**DATA FOR ANALYSIS:**
»»

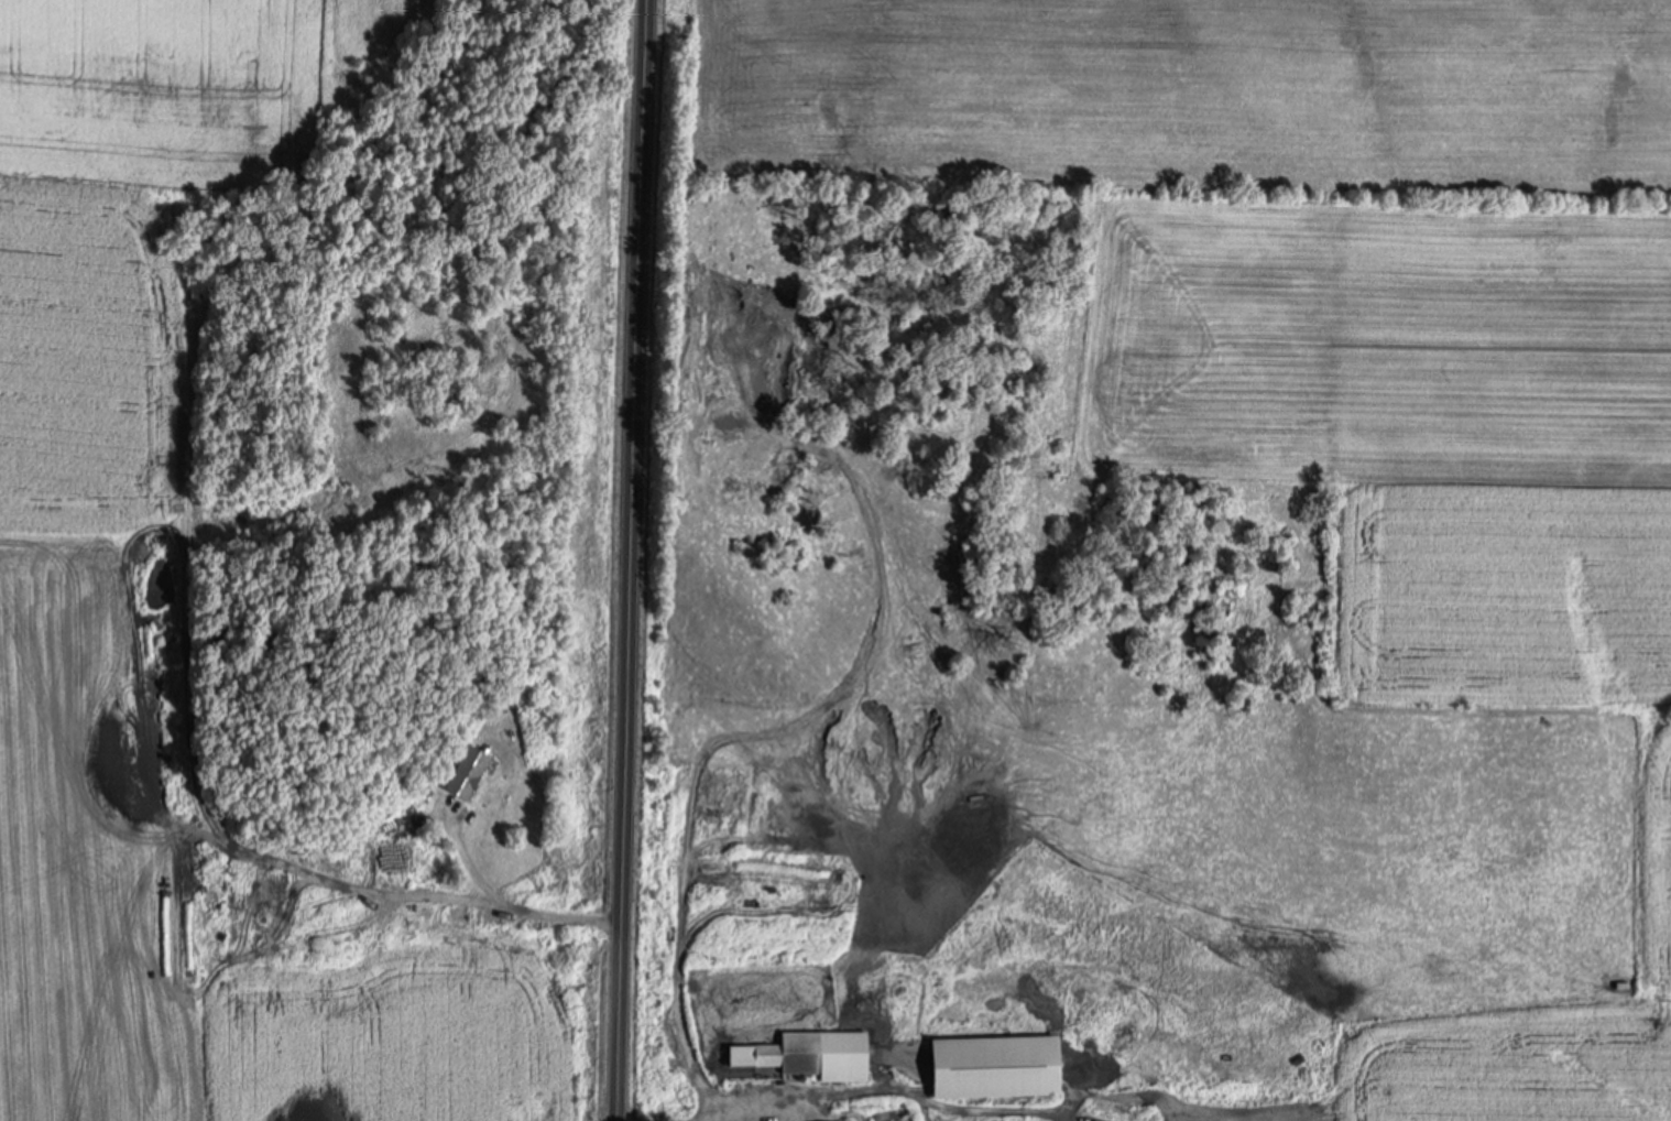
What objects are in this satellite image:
crop: (157, 85)
road: (629, 560)
crop: (102, 644)
building: (464, 770)
road: (514, 905)
crop: (362, 994)
building: (806, 1054)
building: (991, 1067)
crop: (545, 1068)

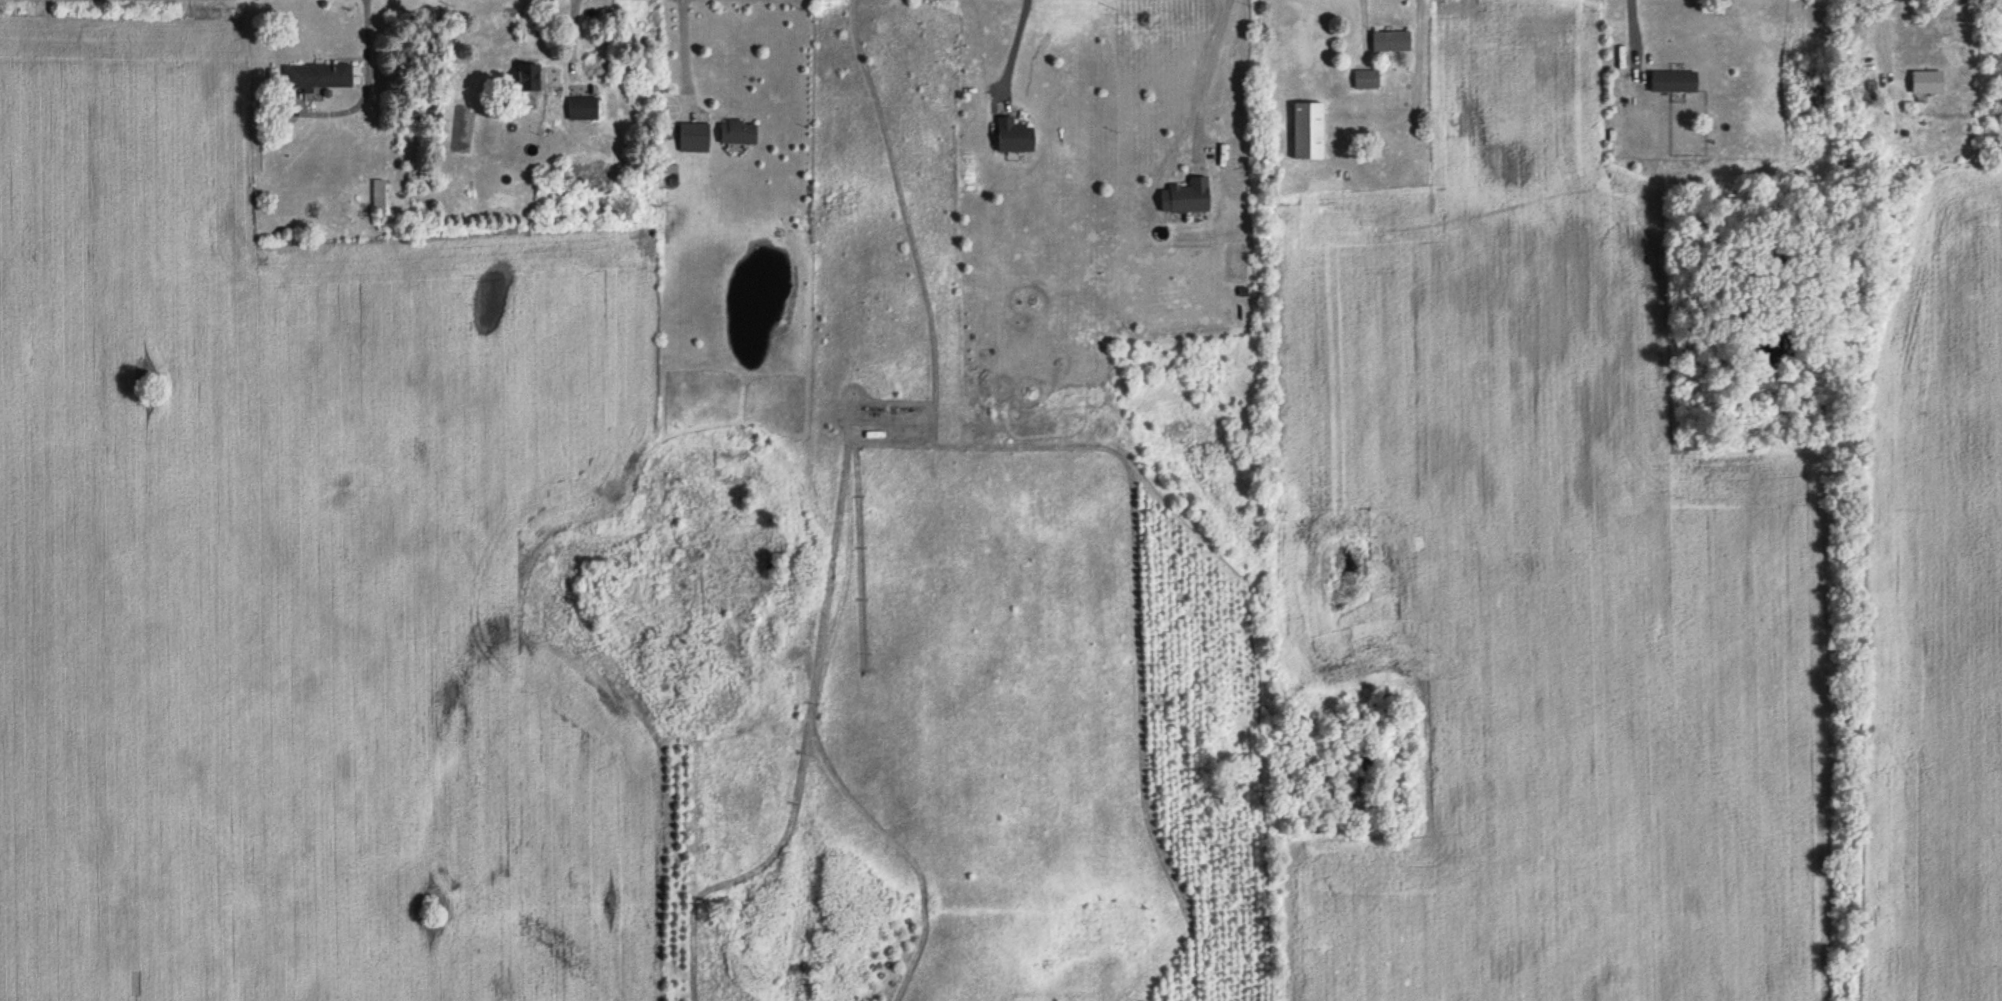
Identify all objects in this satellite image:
building: (1391, 43)
road: (1011, 45)
road: (1206, 72)
building: (319, 77)
building: (530, 78)
building: (1366, 80)
building: (1674, 82)
building: (1928, 83)
building: (583, 109)
building: (1309, 131)
building: (738, 133)
building: (1015, 137)
building: (378, 197)
building: (1191, 197)
building: (701, 199)

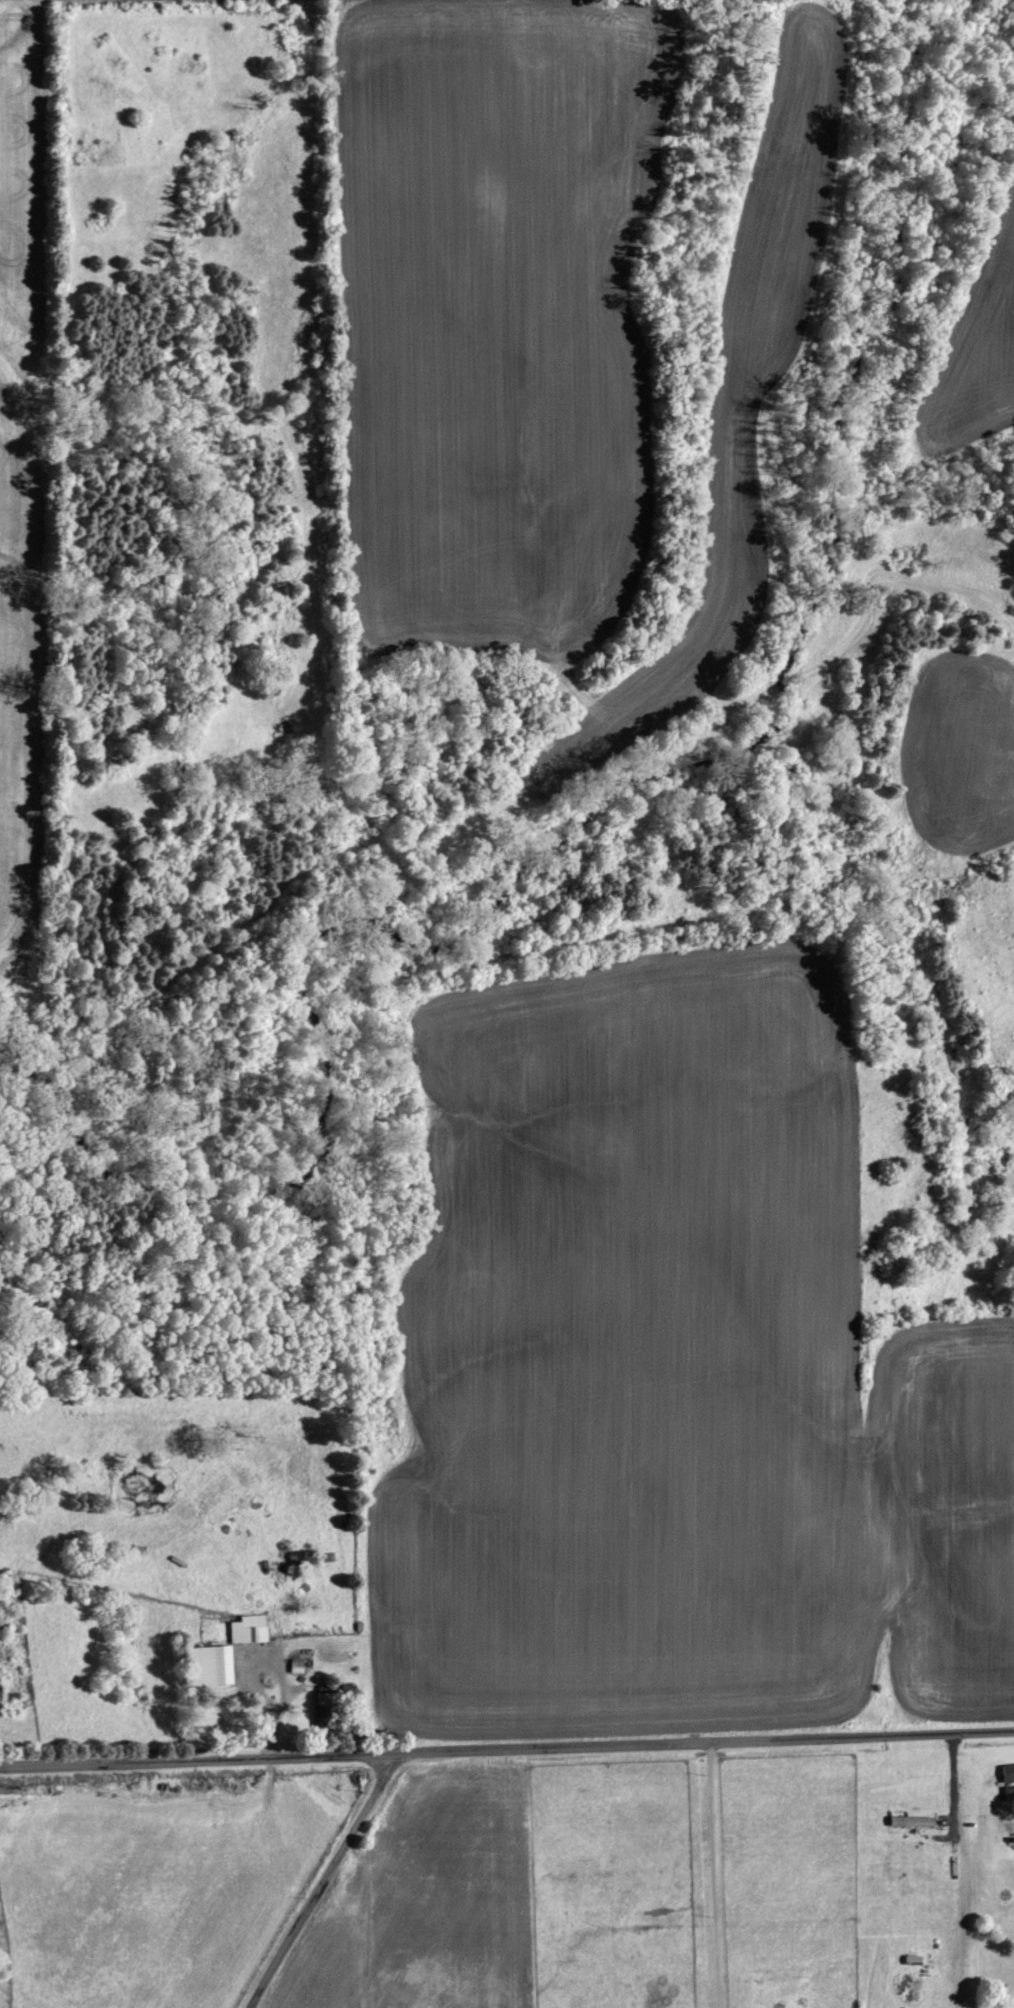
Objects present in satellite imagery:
building: (302, 1559)
building: (251, 1630)
building: (216, 1666)
building: (298, 1666)
building: (327, 1709)
road: (507, 1751)
building: (915, 1822)
road: (710, 1876)
road: (319, 1882)
road: (368, 1920)

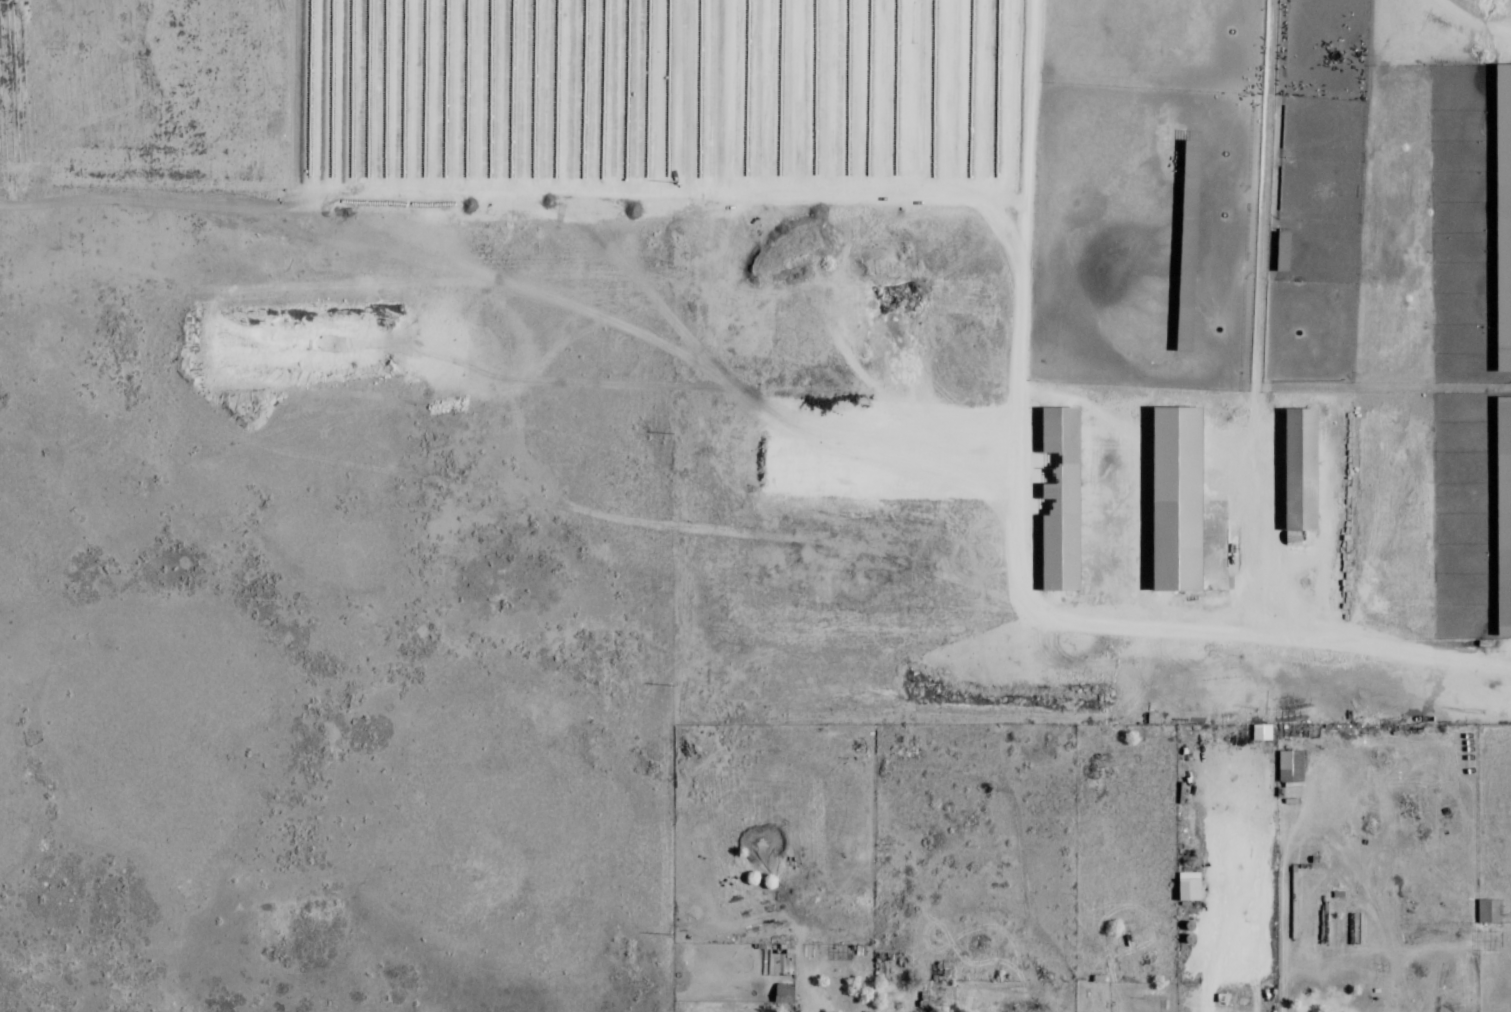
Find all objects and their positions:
building: (1502, 215)
building: (1299, 469)
building: (1060, 501)
building: (1503, 514)
building: (1261, 732)
building: (1290, 766)
building: (1188, 886)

««

**EXERCISE PROMPT:**
Reproduce every entry word for word, but skip any pictures.

**WRITTEN ANSWER:**
What objects are in this satellite image:
crop: (157, 85)
road: (629, 560)
crop: (102, 644)
building: (464, 770)
road: (514, 905)
crop: (362, 994)
building: (806, 1054)
building: (991, 1067)
crop: (545, 1068)

Identify all objects in this satellite image:
building: (1391, 43)
road: (1011, 45)
road: (1206, 72)
building: (319, 77)
building: (530, 78)
building: (1366, 80)
building: (1674, 82)
building: (1928, 83)
building: (583, 109)
building: (1309, 131)
building: (738, 133)
building: (1015, 137)
building: (378, 197)
building: (1191, 197)
building: (701, 199)

Objects present in satellite imagery:
building: (302, 1559)
building: (251, 1630)
building: (216, 1666)
building: (298, 1666)
building: (327, 1709)
road: (507, 1751)
building: (915, 1822)
road: (710, 1876)
road: (319, 1882)
road: (368, 1920)

Find all objects and their positions:
building: (1502, 215)
building: (1299, 469)
building: (1060, 501)
building: (1503, 514)
building: (1261, 732)
building: (1290, 766)
building: (1188, 886)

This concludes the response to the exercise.